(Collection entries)
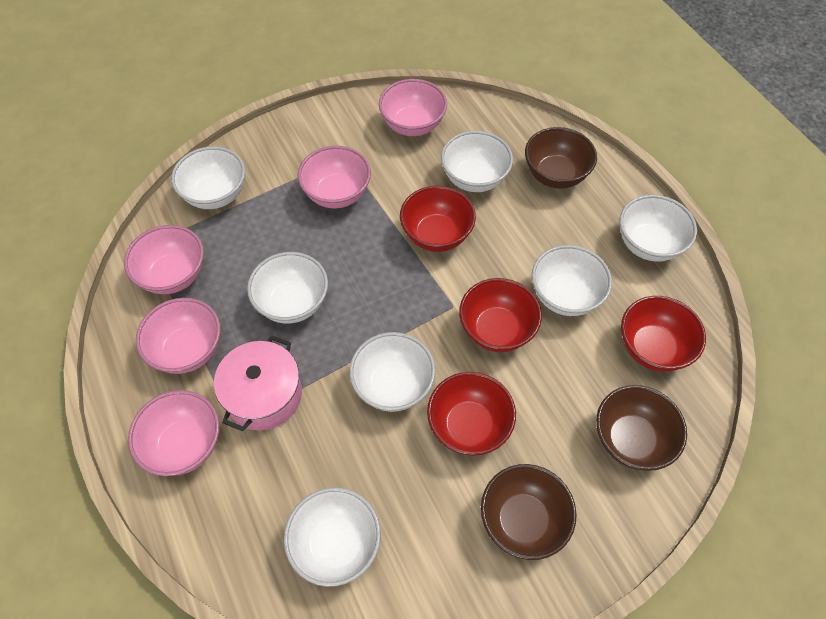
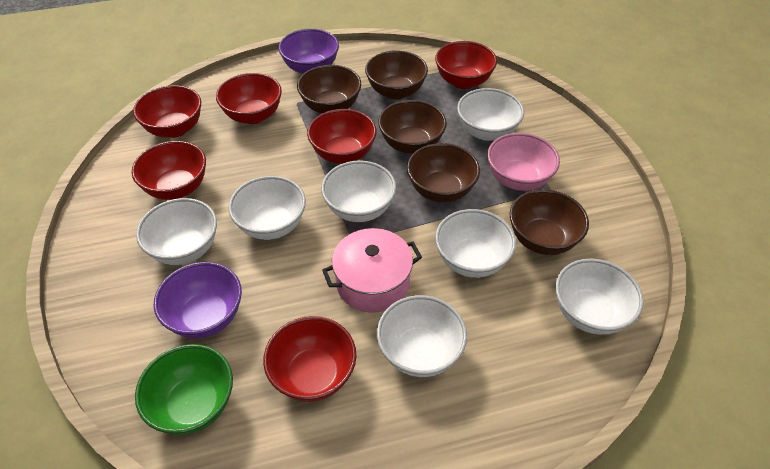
brown bowl: 3 -> 5
green bowl: 0 -> 1
pink bowl: 5 -> 1
purple bowl: 0 -> 2
red bowl: 4 -> 6

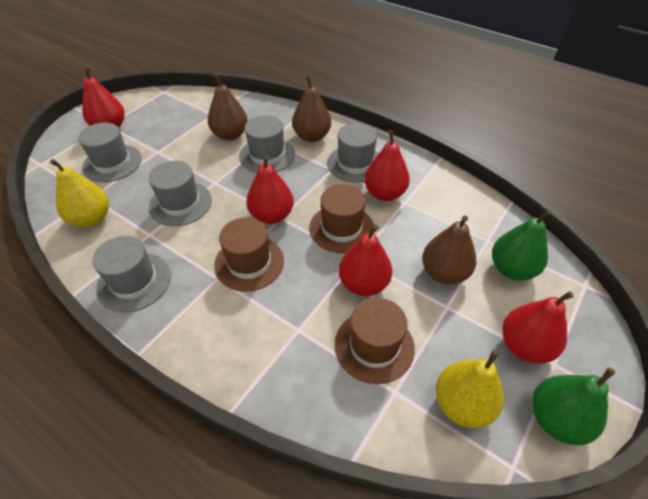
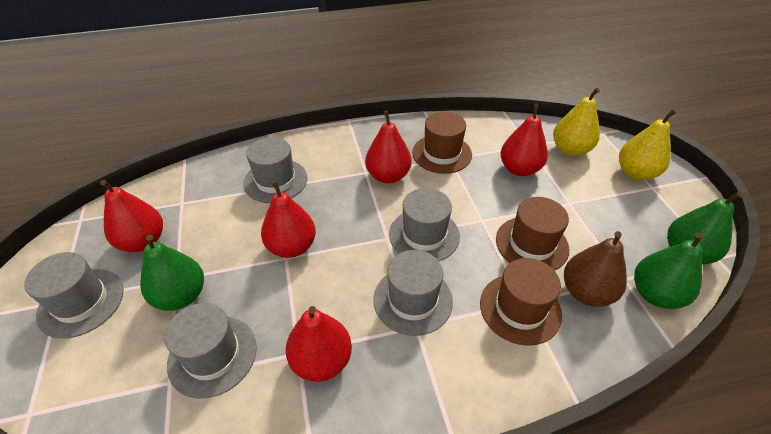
brown pear: 3 -> 1
green pear: 2 -> 3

§ **Directions for this task**
Go through the records and show every line with the string "bowl" in it.

§ **Exercise result**
brown bowl: 3 -> 5
green bowl: 0 -> 1
pink bowl: 5 -> 1
purple bowl: 0 -> 2
red bowl: 4 -> 6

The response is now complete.